WHAT THE TASK ASKS —
The reply should contain every entry below exactly as written, with no images.

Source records
--------------------------------
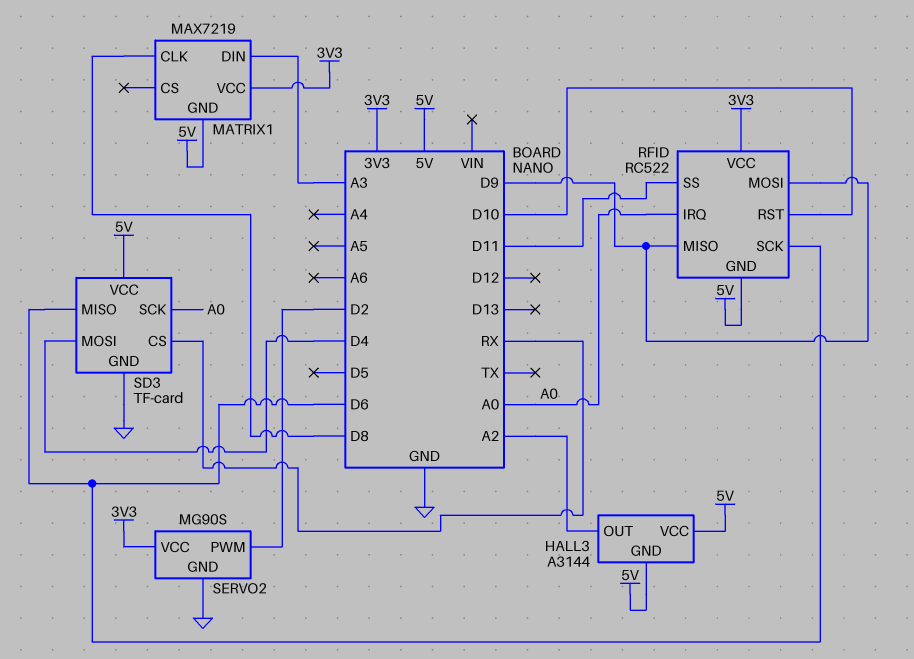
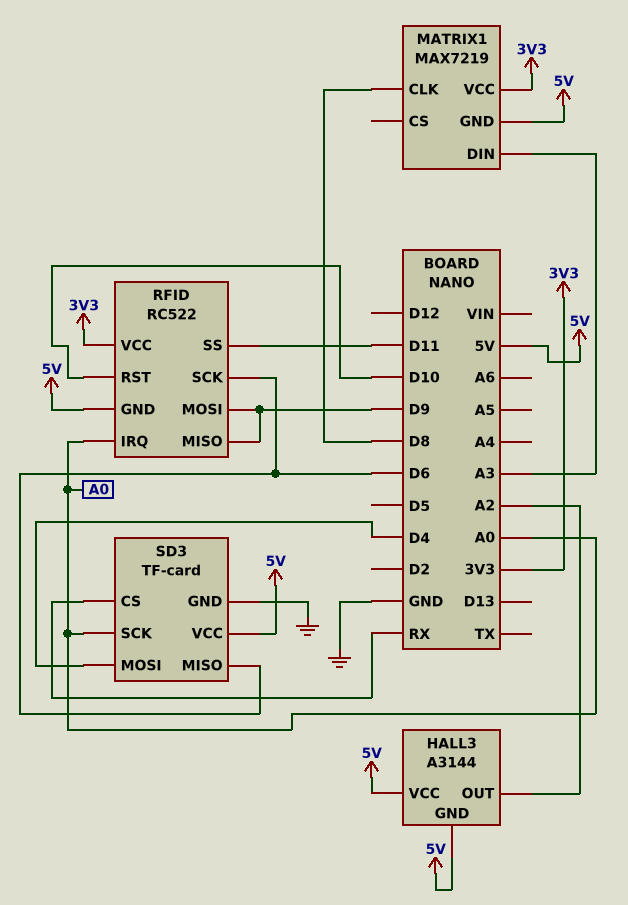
SERVO2: MG90S -> none
SERVO2 pin GND: GND -> none
SERVO2 pin PWM: D2 -> none
SERVO2 pin VCC: 3V3 -> none

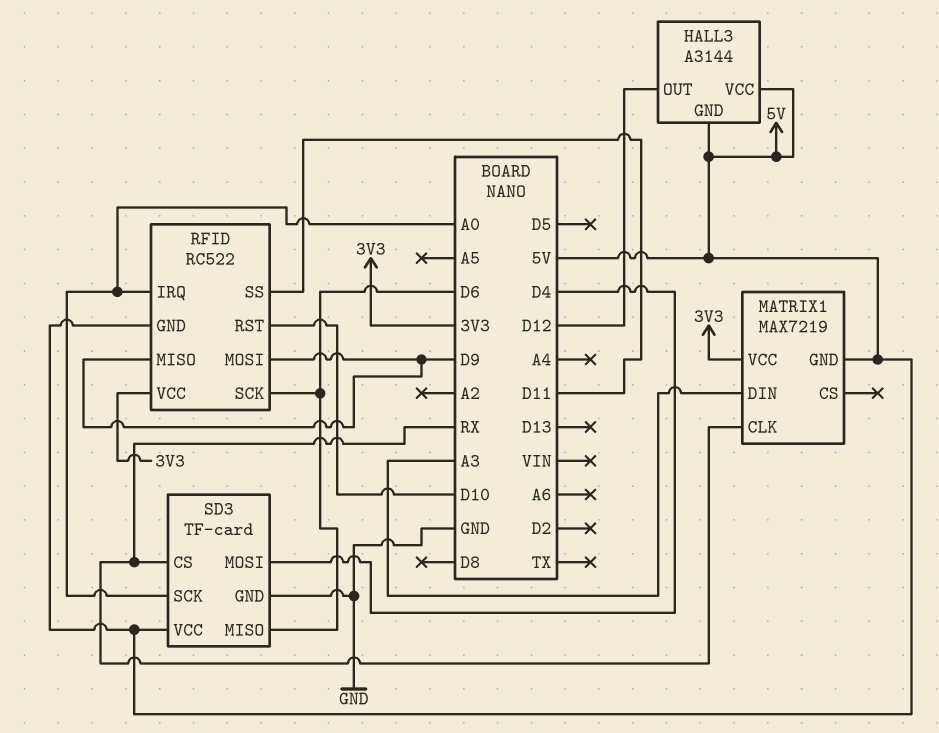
HALL3 pin OUT: A2 -> D12
MATRIX1 pin CLK: D8 -> RX

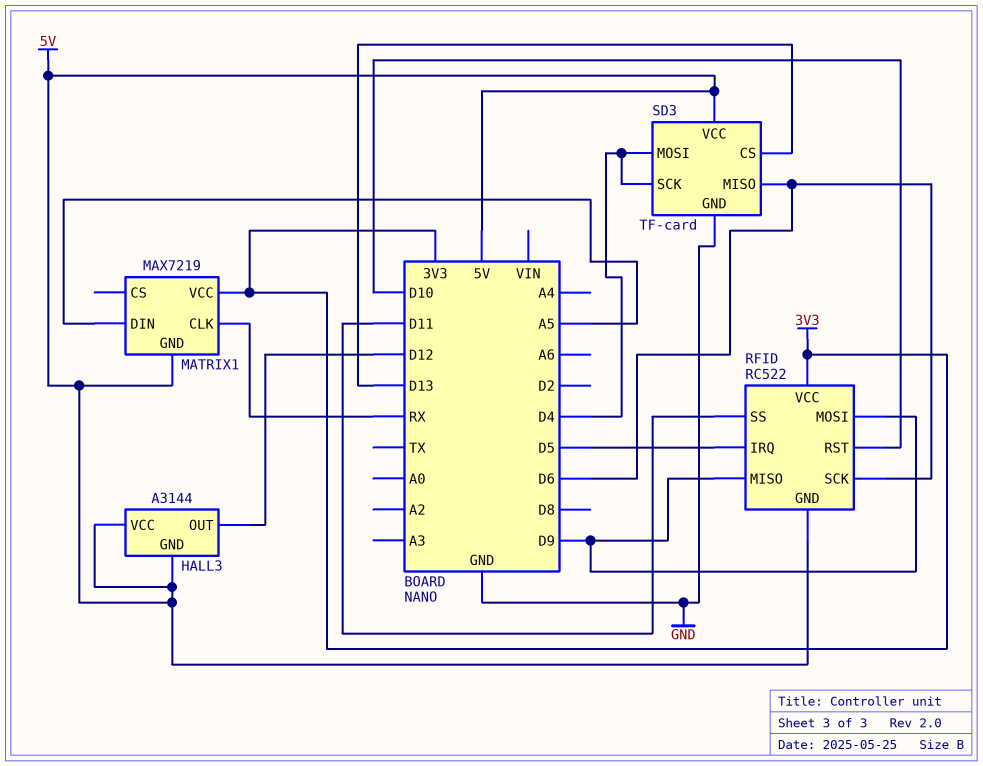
MATRIX1 pin DIN: A3 -> A5
RFID pin IRQ: A0 -> D5
SD3 pin CS: RX -> D13
SD3 pin SCK: A0 -> D4

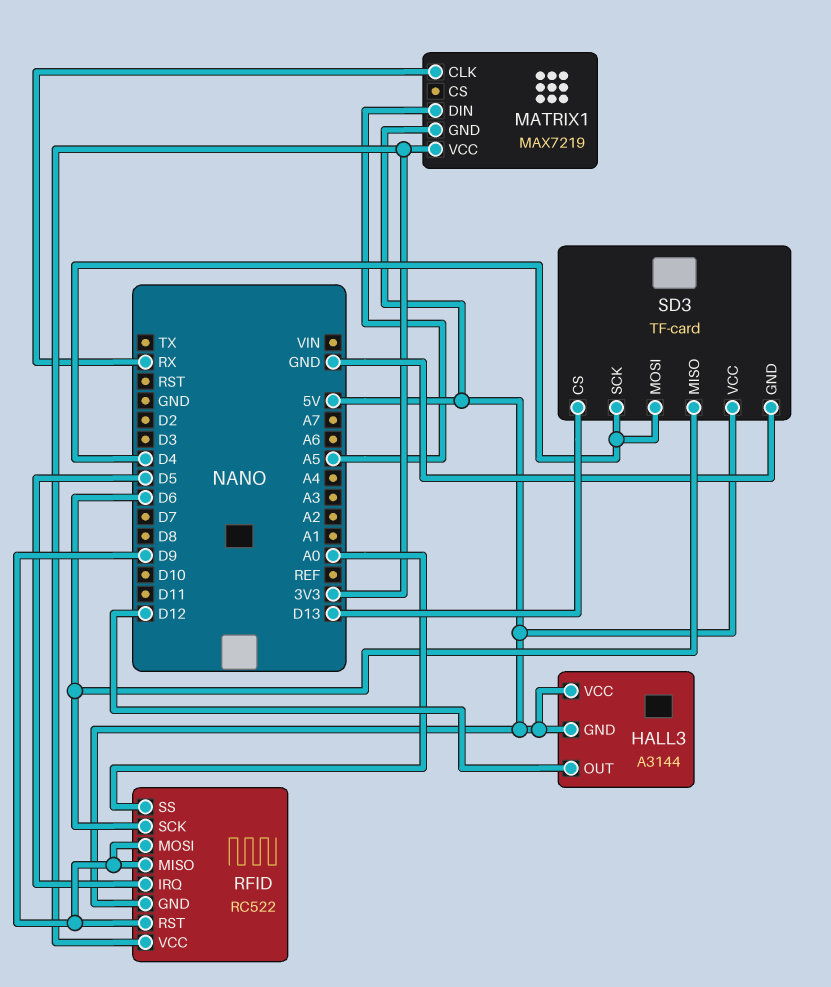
RFID pin RST: D10 -> D9
RFID pin SS: D11 -> A0

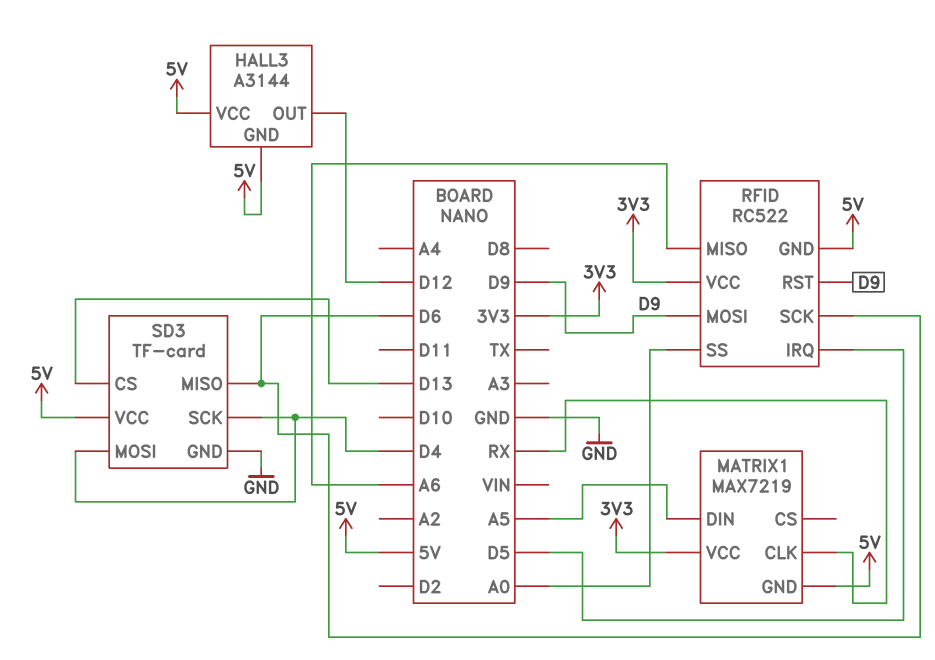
RFID pin MISO: D9 -> A6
--------------------------------
ANSWER SPACE —
SERVO2: MG90S -> none
SERVO2 pin GND: GND -> none
SERVO2 pin PWM: D2 -> none
SERVO2 pin VCC: 3V3 -> none

HALL3 pin OUT: A2 -> D12
MATRIX1 pin CLK: D8 -> RX

MATRIX1 pin DIN: A3 -> A5
RFID pin IRQ: A0 -> D5
SD3 pin CS: RX -> D13
SD3 pin SCK: A0 -> D4

RFID pin RST: D10 -> D9
RFID pin SS: D11 -> A0

RFID pin MISO: D9 -> A6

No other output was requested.